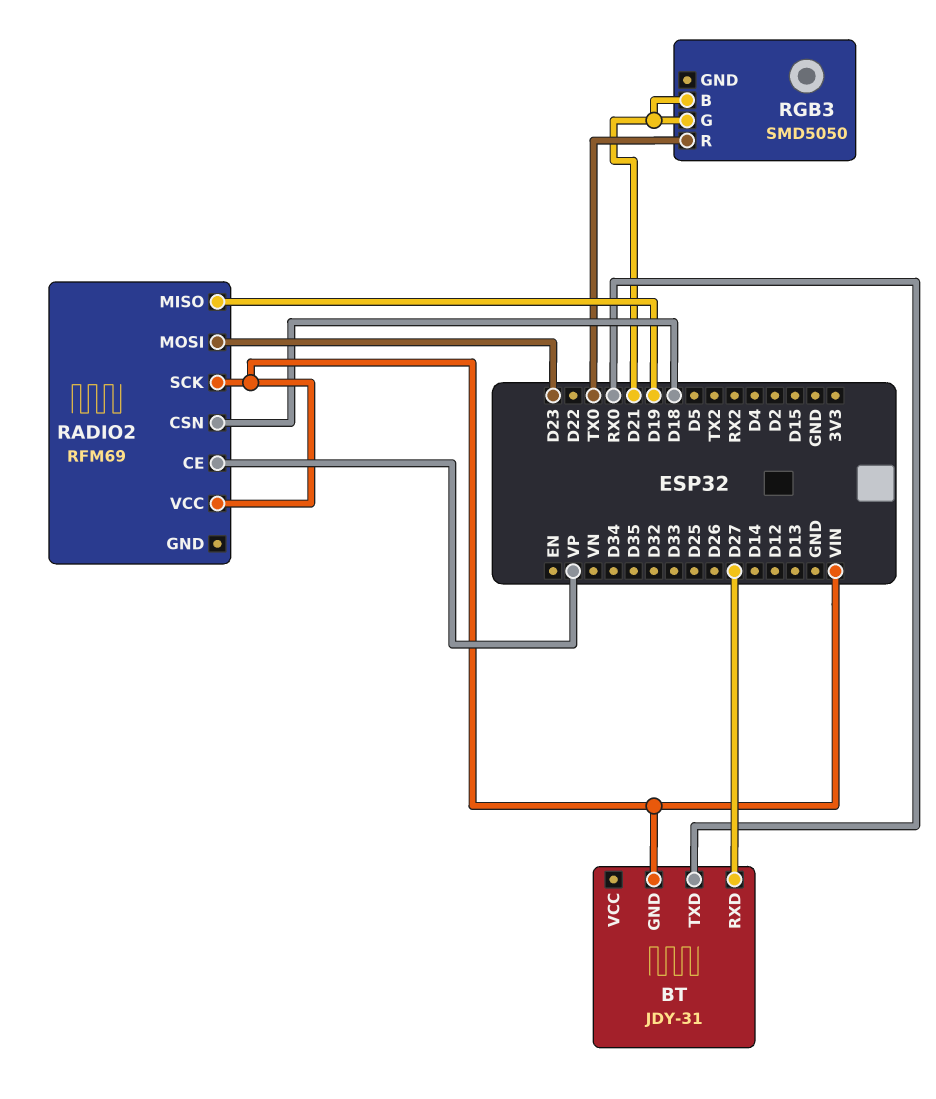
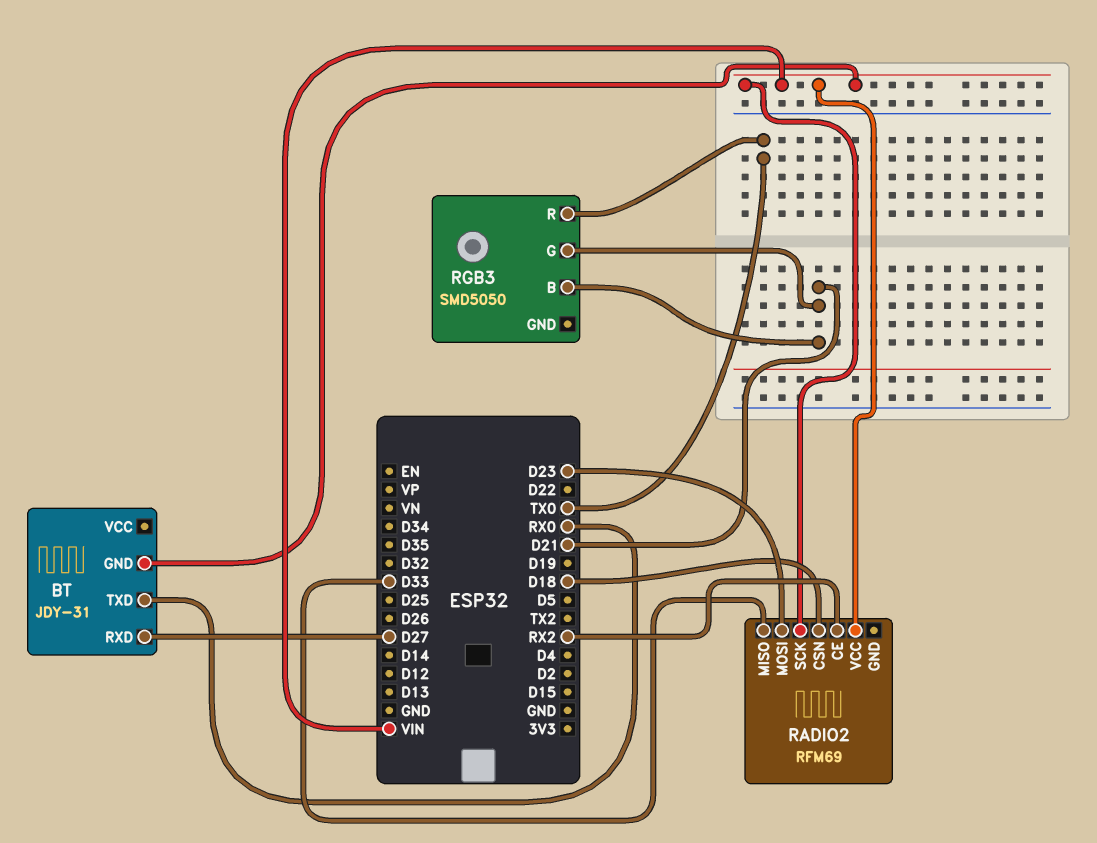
RADIO2 pin CE: VP -> RX2
RADIO2 pin MISO: D19 -> D33

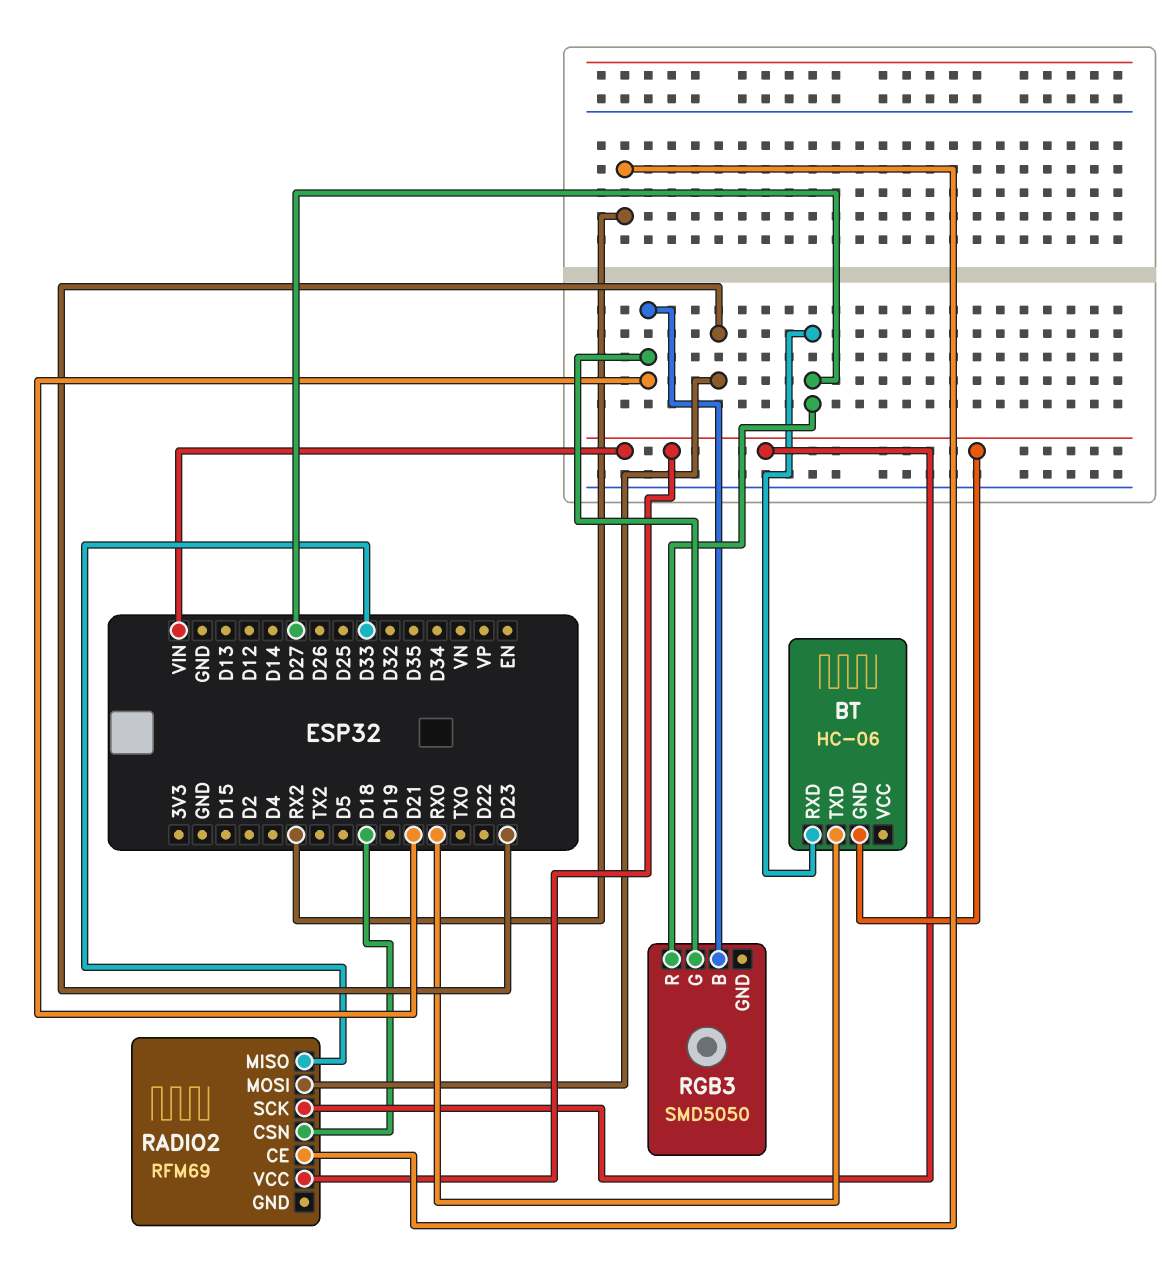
BT: JDY-31 -> HC-06
RGB3 pin R: TX0 -> D27

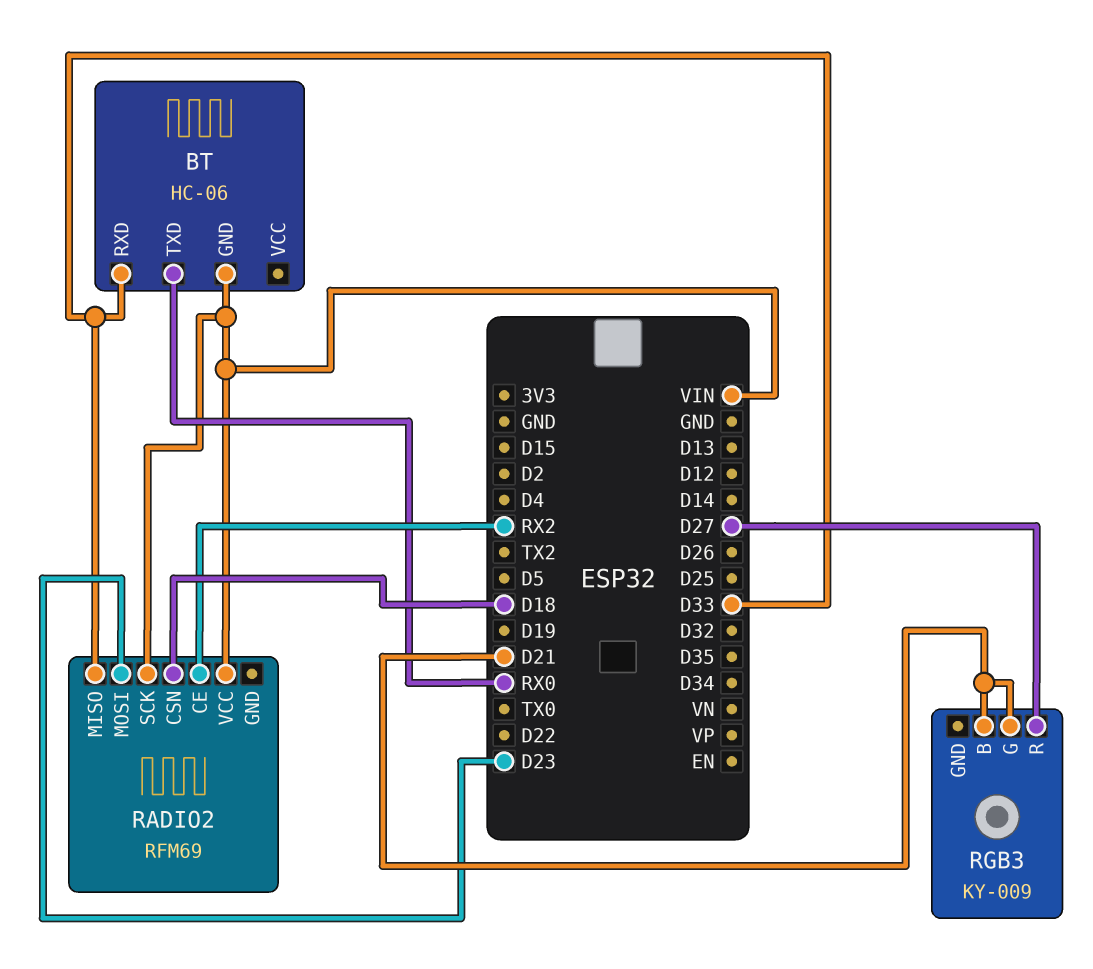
BT pin RXD: D27 -> D33
RGB3: SMD5050 -> KY-009

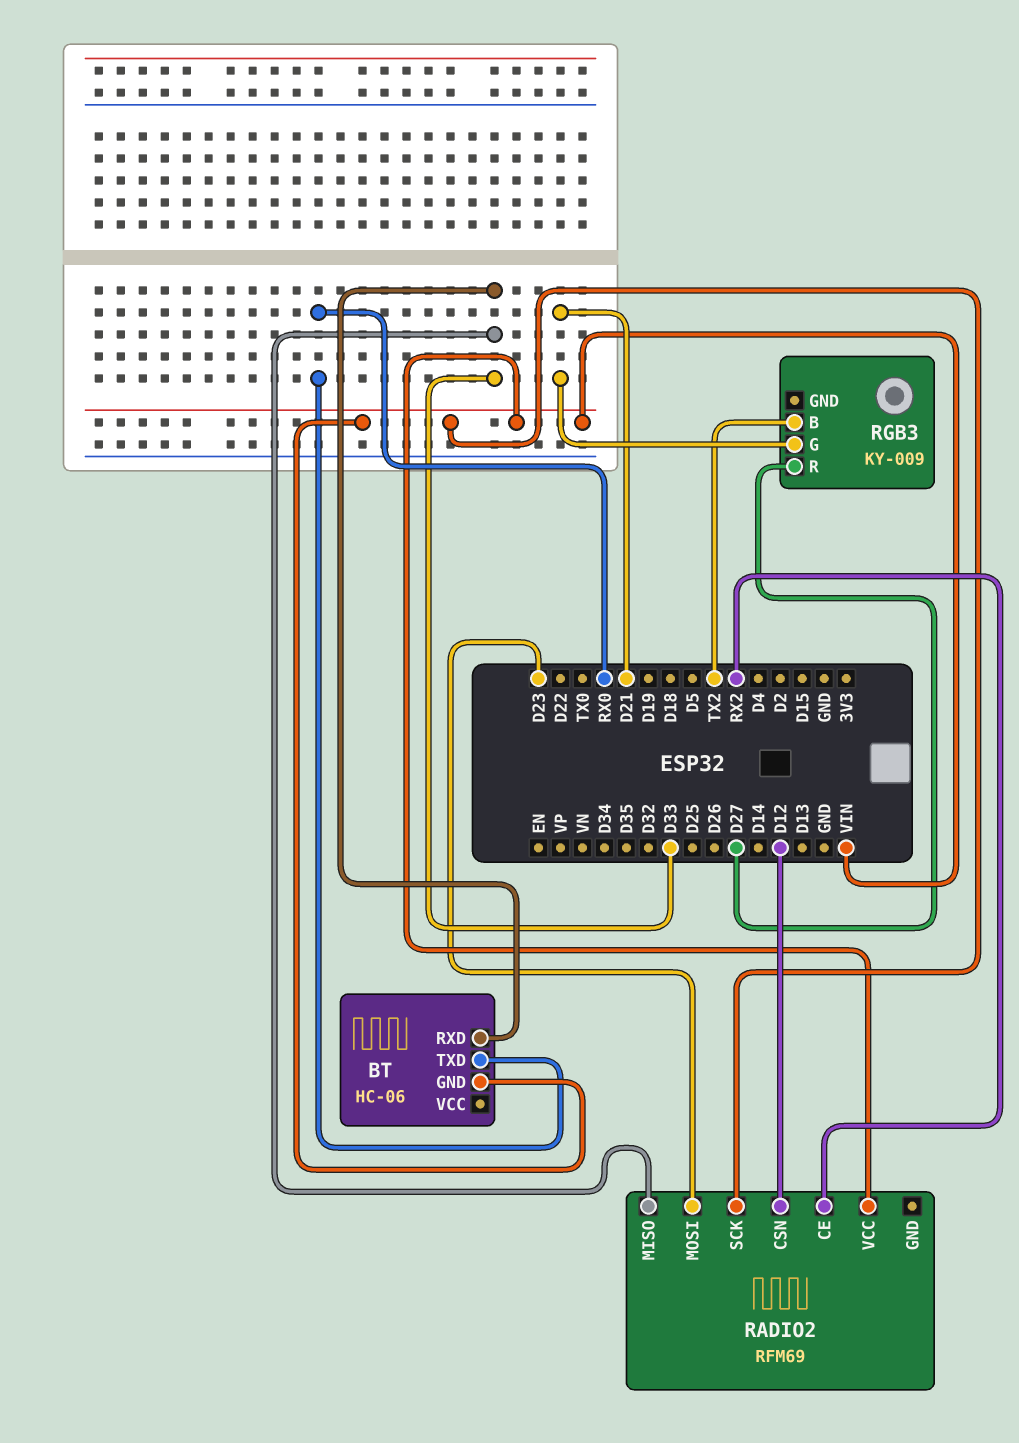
RADIO2 pin CSN: D18 -> D12
RGB3 pin B: D21 -> TX2

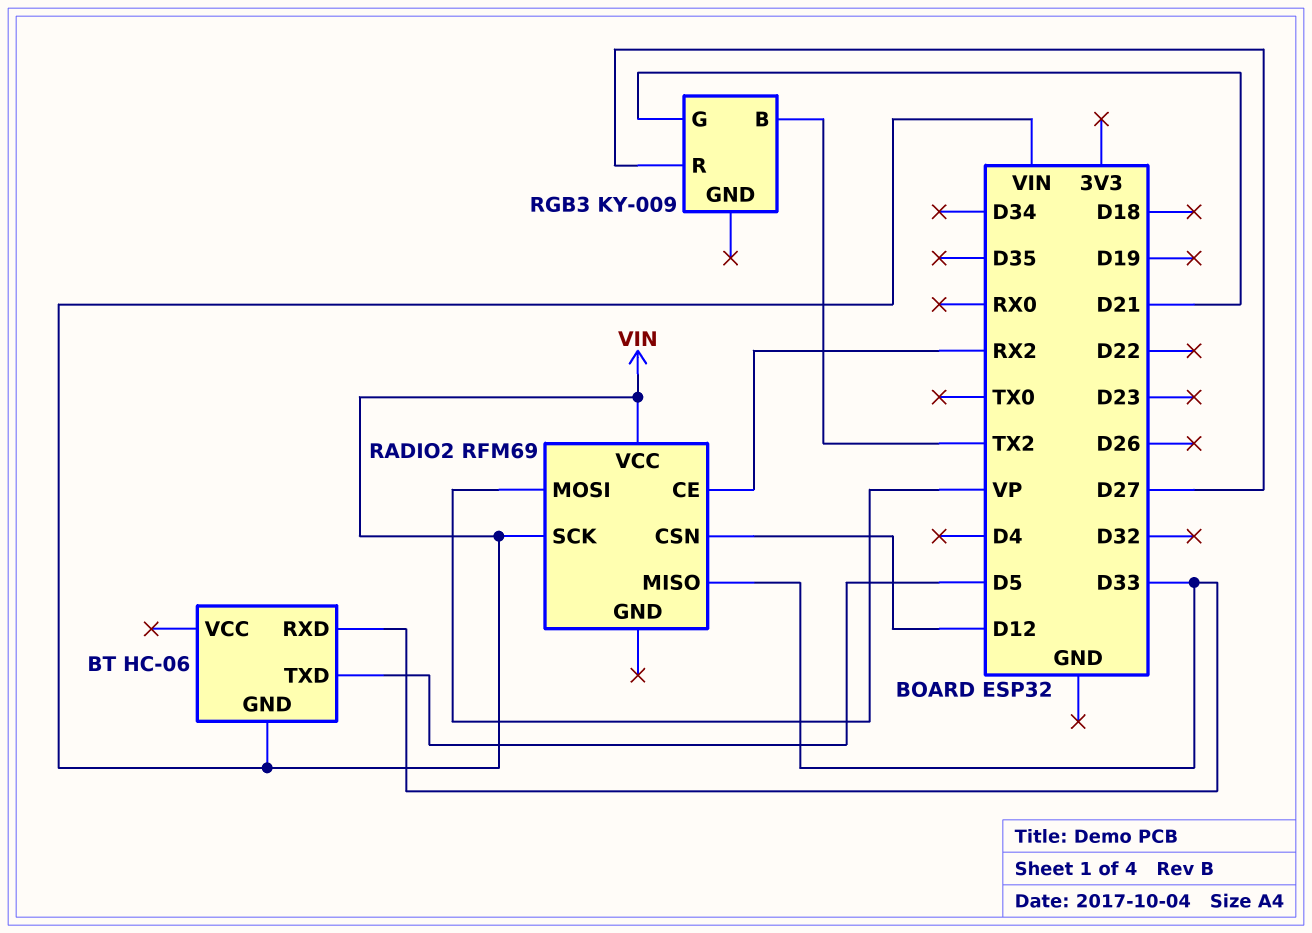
BT pin TXD: RX0 -> D5
RADIO2 pin MOSI: D23 -> VP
----
-- What needs to be done --
When you reproduce the material, keep every word exact and leave each picture out.

-- Solution to the problem --
RADIO2 pin CE: VP -> RX2
RADIO2 pin MISO: D19 -> D33

BT: JDY-31 -> HC-06
RGB3 pin R: TX0 -> D27

BT pin RXD: D27 -> D33
RGB3: SMD5050 -> KY-009

RADIO2 pin CSN: D18 -> D12
RGB3 pin B: D21 -> TX2

BT pin TXD: RX0 -> D5
RADIO2 pin MOSI: D23 -> VP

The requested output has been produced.